Work to be completed: Tally the lines below that contain the word "fish". Only the number should be returned.

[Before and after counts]

==================================================

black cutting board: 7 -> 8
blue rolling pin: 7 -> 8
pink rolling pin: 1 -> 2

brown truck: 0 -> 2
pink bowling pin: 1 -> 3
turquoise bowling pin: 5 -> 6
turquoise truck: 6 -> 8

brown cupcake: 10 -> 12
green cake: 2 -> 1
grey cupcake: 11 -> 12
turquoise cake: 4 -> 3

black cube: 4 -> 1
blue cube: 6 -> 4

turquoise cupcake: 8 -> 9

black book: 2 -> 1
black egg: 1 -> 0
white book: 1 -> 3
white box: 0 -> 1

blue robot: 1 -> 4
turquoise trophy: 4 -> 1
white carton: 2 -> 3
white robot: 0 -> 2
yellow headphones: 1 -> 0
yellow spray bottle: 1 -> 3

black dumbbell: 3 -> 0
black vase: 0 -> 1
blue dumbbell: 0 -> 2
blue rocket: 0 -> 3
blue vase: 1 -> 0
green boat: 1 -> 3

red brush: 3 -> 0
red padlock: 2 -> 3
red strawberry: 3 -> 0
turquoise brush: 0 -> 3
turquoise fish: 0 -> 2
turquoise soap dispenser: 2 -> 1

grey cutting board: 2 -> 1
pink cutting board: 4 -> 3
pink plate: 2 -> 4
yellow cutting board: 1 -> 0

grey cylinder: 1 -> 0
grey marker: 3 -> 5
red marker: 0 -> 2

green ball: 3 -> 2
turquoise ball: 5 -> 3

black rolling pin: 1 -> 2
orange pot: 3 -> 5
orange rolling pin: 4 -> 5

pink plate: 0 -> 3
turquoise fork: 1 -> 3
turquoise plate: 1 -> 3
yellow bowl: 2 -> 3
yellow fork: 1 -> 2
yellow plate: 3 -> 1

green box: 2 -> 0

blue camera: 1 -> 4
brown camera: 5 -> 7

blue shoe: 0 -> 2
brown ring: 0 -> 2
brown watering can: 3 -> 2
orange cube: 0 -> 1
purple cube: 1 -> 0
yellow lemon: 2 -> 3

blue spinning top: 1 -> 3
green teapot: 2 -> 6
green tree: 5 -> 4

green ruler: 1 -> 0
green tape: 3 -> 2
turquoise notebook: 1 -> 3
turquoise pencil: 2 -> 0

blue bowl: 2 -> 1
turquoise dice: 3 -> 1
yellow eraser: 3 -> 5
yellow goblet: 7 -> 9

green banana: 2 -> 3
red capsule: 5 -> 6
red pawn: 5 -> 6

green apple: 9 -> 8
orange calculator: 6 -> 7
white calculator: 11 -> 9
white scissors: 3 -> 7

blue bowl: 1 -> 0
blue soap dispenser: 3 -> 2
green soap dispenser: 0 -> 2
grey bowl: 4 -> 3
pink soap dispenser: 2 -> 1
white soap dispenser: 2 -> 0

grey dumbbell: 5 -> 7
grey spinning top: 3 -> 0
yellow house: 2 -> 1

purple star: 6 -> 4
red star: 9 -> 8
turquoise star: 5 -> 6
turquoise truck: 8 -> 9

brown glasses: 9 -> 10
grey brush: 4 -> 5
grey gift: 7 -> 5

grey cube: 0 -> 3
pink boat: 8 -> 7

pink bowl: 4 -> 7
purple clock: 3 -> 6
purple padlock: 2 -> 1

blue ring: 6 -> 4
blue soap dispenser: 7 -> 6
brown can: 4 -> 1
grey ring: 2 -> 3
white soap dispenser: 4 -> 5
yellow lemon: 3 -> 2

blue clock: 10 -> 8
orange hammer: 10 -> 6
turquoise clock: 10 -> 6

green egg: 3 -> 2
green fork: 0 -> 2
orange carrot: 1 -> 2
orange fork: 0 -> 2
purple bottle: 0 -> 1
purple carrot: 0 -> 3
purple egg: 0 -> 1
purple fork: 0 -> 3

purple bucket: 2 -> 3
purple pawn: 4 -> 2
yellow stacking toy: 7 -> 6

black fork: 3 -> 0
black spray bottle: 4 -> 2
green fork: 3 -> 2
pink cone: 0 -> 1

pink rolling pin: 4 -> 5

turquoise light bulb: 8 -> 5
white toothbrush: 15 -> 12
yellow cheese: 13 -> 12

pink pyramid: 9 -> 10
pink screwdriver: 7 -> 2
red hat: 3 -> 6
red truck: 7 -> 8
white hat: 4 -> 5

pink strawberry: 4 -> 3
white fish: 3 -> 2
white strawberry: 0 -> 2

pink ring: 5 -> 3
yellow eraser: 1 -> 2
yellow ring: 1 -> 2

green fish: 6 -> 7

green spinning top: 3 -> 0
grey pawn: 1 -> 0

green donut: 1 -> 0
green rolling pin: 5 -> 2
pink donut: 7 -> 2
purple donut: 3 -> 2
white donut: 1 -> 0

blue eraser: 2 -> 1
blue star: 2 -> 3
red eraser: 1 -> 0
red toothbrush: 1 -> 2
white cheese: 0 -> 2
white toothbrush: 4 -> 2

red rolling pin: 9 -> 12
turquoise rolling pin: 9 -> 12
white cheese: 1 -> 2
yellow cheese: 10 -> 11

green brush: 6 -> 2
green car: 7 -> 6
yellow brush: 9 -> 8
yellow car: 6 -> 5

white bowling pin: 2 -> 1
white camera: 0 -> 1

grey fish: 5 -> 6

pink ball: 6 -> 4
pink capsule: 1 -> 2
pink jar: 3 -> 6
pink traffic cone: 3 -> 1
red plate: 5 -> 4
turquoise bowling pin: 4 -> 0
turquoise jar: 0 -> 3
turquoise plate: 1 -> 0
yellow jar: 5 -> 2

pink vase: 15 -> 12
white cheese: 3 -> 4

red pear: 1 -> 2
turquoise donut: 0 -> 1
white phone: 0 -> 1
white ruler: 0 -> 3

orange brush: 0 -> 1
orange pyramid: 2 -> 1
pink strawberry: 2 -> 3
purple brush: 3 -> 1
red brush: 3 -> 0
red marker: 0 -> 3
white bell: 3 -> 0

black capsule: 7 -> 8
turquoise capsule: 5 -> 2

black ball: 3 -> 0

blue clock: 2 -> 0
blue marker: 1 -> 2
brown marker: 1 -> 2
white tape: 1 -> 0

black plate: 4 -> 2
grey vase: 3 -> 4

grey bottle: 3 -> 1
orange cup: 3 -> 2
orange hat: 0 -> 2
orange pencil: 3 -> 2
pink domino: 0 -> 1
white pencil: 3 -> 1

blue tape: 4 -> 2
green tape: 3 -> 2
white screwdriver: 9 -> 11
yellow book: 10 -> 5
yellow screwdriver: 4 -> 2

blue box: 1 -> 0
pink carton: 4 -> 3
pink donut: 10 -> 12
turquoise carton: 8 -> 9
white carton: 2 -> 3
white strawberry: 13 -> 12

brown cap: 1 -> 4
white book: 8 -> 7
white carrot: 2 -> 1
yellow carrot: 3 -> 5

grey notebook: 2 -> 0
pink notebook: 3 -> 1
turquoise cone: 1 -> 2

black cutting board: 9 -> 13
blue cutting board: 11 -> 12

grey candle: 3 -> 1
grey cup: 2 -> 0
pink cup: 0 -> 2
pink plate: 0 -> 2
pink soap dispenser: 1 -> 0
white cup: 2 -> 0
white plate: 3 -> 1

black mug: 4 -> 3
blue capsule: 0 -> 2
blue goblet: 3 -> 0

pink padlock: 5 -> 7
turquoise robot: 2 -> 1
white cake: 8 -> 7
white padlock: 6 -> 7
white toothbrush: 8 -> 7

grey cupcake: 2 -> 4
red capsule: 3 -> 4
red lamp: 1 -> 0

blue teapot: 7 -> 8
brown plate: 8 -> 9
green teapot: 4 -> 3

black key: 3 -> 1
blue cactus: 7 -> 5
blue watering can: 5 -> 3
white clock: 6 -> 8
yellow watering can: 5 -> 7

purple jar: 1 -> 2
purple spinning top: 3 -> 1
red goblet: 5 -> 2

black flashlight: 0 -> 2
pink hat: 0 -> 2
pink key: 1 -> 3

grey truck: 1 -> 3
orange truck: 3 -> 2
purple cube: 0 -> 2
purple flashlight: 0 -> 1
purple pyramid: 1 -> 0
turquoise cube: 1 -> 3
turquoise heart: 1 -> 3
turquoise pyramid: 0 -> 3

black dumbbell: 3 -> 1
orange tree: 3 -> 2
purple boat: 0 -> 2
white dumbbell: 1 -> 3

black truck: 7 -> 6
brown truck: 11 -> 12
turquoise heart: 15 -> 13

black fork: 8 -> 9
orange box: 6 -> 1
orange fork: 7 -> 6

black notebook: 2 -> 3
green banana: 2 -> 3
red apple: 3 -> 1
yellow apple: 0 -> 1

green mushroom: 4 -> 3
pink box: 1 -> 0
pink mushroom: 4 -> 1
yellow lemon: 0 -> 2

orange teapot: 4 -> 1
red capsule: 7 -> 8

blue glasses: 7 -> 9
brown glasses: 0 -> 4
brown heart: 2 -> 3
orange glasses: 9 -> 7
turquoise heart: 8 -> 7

==================================================

Response: 4